EXERCISE DETAILS - Word for word, reproduce each line of the data below, omitting every image.

RECORDED INFORMATION -
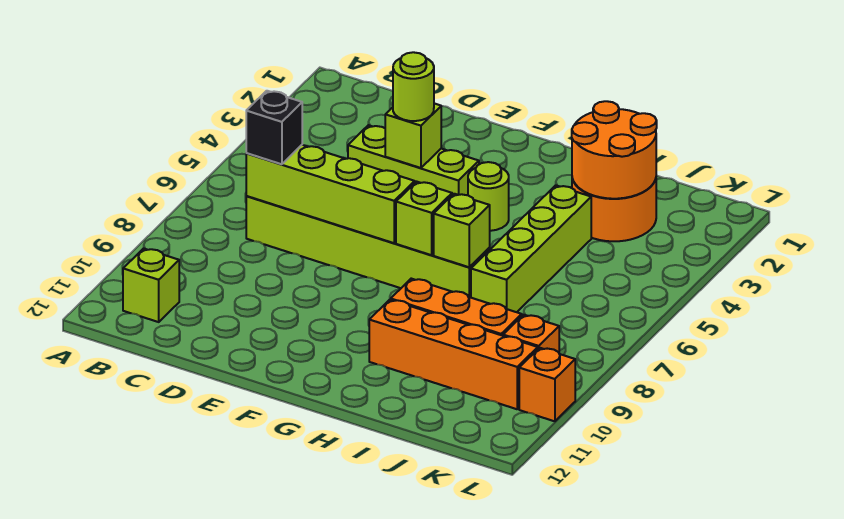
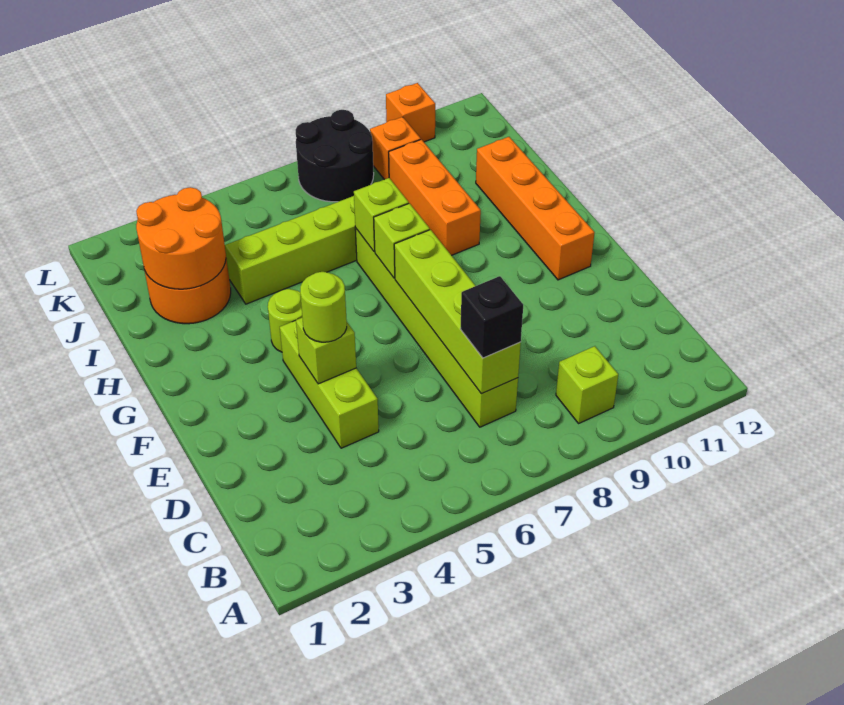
lime brick B11 level 1 -> lime brick B9 level 1
orange brick H10:K10 level 1 -> orange brick F11:I11 level 1
none -> black round brick K7:L8 level 1

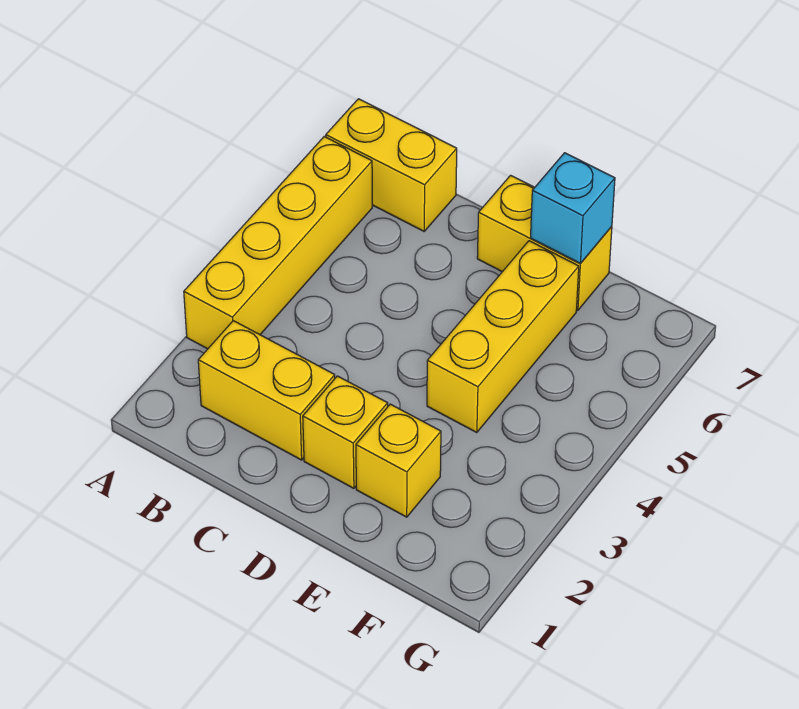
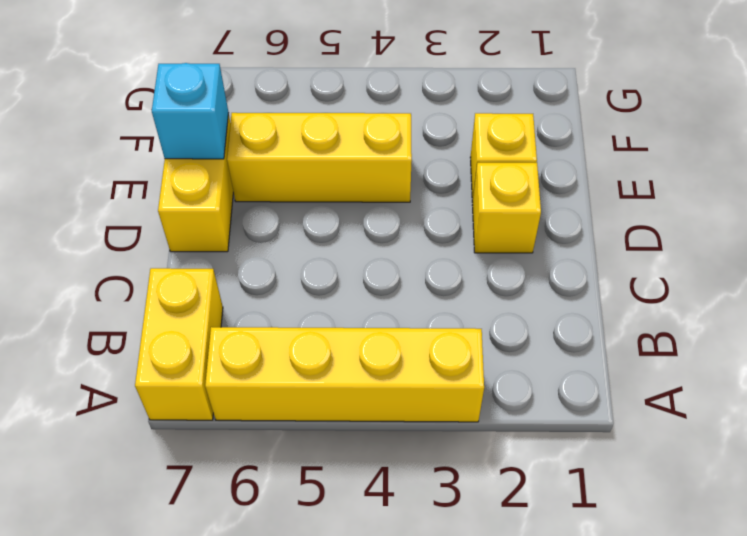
yellow brick B2:C2 level 1 -> none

OUTPUT BELOW -
lime brick B11 level 1 -> lime brick B9 level 1
orange brick H10:K10 level 1 -> orange brick F11:I11 level 1
none -> black round brick K7:L8 level 1

yellow brick B2:C2 level 1 -> none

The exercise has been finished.